» Exercise details
Only the lines below from the one with "camera: 65 degrees right, 10 degrees up" through the one with "pink brush [293,176,352,235]" are to be written out, exactly and without any images.

────────────────────────────────────────

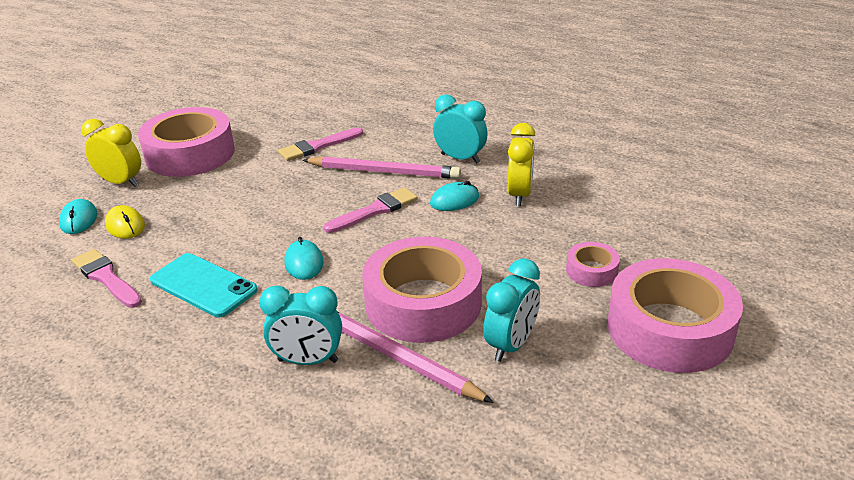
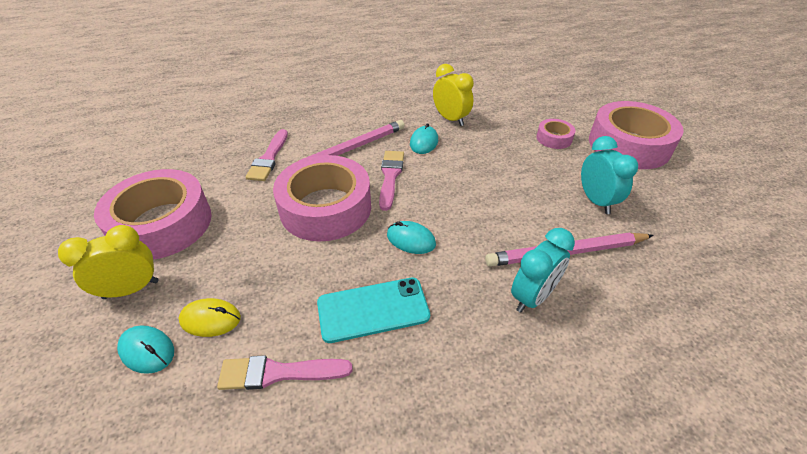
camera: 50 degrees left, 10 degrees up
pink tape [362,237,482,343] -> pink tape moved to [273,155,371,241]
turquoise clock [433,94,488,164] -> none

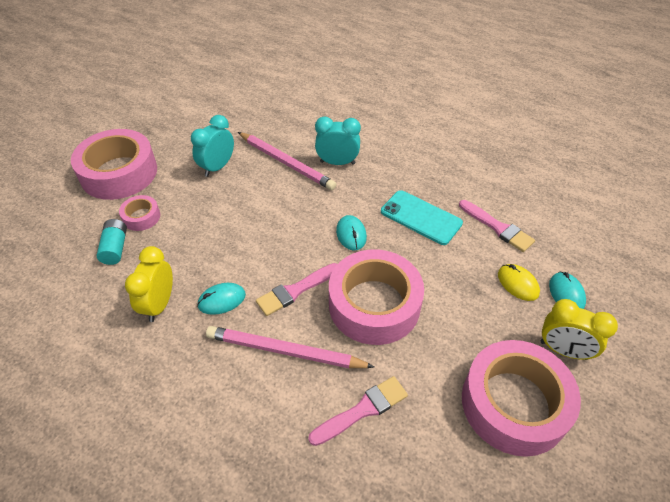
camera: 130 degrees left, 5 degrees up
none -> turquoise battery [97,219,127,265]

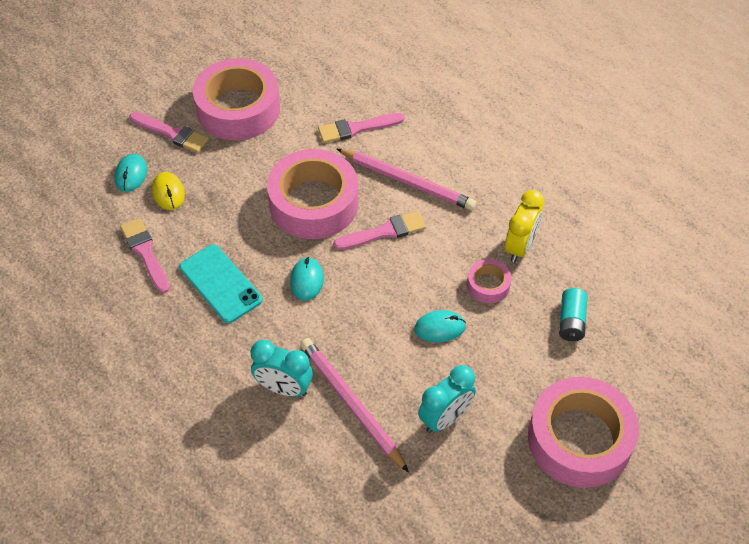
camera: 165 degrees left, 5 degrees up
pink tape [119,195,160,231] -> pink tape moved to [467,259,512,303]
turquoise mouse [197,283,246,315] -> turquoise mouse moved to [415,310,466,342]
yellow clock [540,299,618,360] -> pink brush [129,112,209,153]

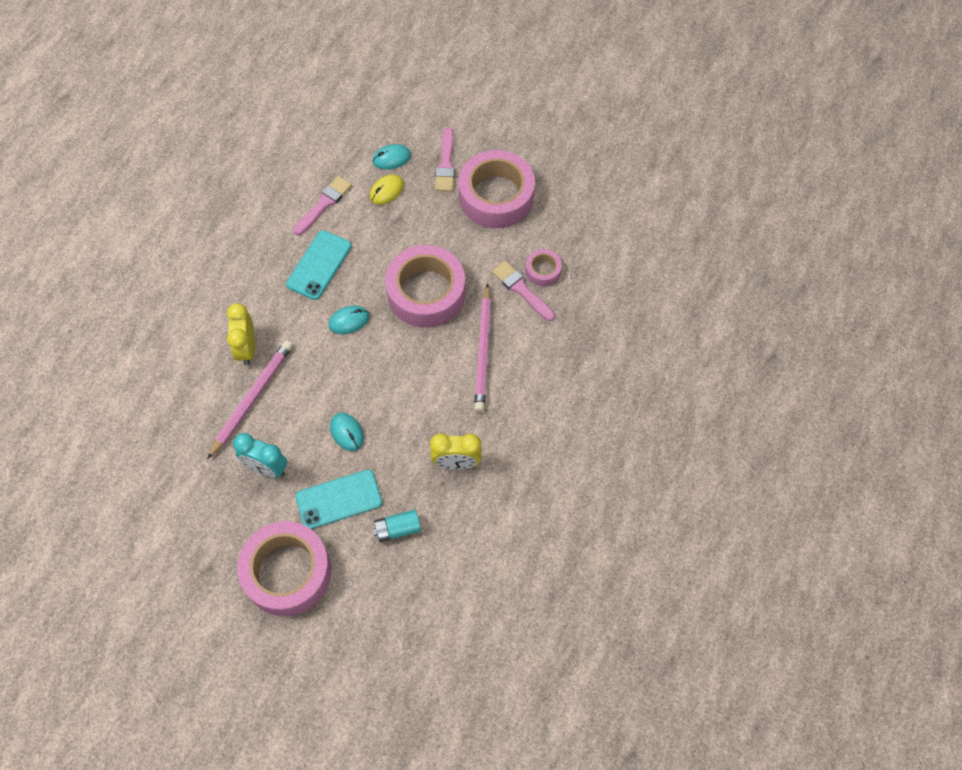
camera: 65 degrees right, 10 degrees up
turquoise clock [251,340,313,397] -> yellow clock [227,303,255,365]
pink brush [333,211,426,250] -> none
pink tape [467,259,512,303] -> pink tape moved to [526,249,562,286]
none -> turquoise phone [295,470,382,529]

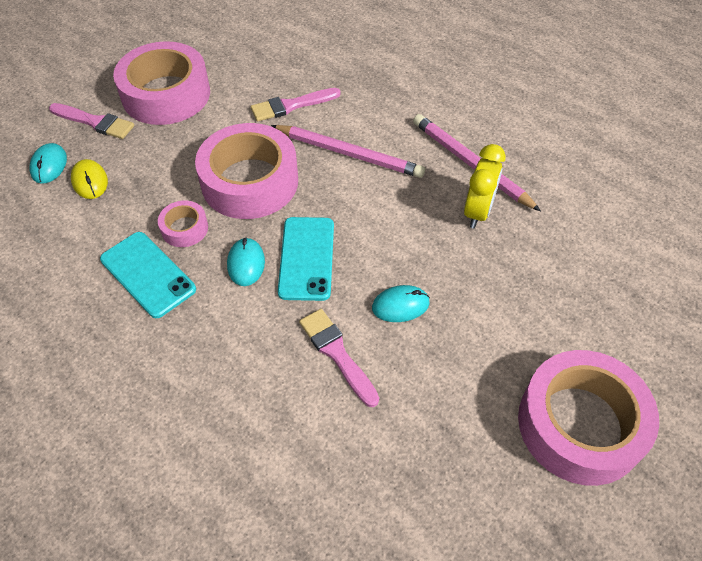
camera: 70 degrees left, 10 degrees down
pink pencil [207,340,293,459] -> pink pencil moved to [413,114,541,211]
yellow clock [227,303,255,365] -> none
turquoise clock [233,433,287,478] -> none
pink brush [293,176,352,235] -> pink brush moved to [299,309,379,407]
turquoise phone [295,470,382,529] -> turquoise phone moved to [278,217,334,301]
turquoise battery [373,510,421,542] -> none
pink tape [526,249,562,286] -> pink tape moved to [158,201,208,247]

────────────────────────────────────────

» Reply to the exercise
camera: 65 degrees right, 10 degrees up
turquoise clock [251,340,313,397] -> yellow clock [227,303,255,365]
pink brush [333,211,426,250] -> none
pink tape [467,259,512,303] -> pink tape moved to [526,249,562,286]
none -> turquoise phone [295,470,382,529]

camera: 70 degrees left, 10 degrees down
pink pencil [207,340,293,459] -> pink pencil moved to [413,114,541,211]
yellow clock [227,303,255,365] -> none
turquoise clock [233,433,287,478] -> none
pink brush [293,176,352,235] -> pink brush moved to [299,309,379,407]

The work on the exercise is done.